- Aim of the task: Please copy out the records that follow exactly as they stand.

- Input data:
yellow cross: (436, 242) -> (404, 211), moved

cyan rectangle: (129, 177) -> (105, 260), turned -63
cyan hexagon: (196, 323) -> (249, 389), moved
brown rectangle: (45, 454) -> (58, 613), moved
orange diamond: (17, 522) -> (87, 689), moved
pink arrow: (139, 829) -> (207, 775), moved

- Solved problem:
yellow cross: (436, 242) -> (404, 211), moved

cyan rectangle: (129, 177) -> (105, 260), turned -63
cyan hexagon: (196, 323) -> (249, 389), moved
brown rectangle: (45, 454) -> (58, 613), moved
orange diamond: (17, 522) -> (87, 689), moved
pink arrow: (139, 829) -> (207, 775), moved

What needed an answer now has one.